**Recorded information**
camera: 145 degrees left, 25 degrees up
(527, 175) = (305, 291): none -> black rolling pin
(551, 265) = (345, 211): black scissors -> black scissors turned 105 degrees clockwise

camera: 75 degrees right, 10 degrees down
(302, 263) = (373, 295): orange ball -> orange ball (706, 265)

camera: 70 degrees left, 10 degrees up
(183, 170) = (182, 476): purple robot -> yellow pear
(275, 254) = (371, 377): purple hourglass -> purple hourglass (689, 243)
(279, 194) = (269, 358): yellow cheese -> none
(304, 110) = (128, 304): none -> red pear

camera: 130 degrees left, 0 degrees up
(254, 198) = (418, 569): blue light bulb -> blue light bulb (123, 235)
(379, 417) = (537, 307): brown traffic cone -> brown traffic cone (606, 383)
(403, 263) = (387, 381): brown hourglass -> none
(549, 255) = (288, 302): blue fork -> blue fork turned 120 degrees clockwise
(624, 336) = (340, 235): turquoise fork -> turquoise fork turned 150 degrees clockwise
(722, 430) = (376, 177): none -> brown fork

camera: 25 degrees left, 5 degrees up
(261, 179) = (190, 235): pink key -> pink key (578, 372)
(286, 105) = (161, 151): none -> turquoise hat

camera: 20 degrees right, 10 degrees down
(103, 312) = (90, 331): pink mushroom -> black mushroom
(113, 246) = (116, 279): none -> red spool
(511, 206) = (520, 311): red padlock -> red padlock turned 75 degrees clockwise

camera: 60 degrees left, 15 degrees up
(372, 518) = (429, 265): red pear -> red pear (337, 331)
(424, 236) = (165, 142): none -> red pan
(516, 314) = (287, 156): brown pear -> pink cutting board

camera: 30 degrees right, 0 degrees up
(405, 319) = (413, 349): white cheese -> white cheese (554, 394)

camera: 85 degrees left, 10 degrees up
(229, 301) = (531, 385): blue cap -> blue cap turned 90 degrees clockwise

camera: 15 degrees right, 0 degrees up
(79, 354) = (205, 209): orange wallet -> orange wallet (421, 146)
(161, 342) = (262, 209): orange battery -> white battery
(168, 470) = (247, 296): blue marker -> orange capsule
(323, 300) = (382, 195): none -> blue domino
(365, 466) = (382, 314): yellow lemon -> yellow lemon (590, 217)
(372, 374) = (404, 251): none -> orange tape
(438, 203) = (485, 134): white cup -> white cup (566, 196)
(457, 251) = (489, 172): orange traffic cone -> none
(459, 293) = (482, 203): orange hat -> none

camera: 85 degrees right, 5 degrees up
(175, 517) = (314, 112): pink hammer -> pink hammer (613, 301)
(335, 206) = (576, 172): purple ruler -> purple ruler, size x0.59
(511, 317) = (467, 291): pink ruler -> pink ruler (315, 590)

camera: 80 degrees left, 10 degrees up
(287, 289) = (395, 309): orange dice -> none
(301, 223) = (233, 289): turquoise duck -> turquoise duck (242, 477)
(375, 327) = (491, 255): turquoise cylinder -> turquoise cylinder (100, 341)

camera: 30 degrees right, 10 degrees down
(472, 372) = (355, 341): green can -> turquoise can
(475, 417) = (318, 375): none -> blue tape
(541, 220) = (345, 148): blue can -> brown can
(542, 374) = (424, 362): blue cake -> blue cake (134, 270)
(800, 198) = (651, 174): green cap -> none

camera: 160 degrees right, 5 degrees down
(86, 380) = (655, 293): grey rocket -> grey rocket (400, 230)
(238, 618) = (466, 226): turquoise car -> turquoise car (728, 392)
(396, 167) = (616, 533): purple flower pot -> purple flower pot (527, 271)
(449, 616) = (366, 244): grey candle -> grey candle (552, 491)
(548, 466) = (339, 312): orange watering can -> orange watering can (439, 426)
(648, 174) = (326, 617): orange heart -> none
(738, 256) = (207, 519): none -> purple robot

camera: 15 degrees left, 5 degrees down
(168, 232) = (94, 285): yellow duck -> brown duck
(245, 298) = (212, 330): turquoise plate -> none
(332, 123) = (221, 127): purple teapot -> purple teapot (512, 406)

**Task**
Retype the entries above exactly, but only from the line containing "(113, 246) = (116, 279): none -> red spool" through the line containing "camera: 30 degrees right, 0 degrees up", both included.

**Exercise result**
(113, 246) = (116, 279): none -> red spool
(511, 206) = (520, 311): red padlock -> red padlock turned 75 degrees clockwise

camera: 60 degrees left, 15 degrees up
(372, 518) = (429, 265): red pear -> red pear (337, 331)
(424, 236) = (165, 142): none -> red pan
(516, 314) = (287, 156): brown pear -> pink cutting board

camera: 30 degrees right, 0 degrees up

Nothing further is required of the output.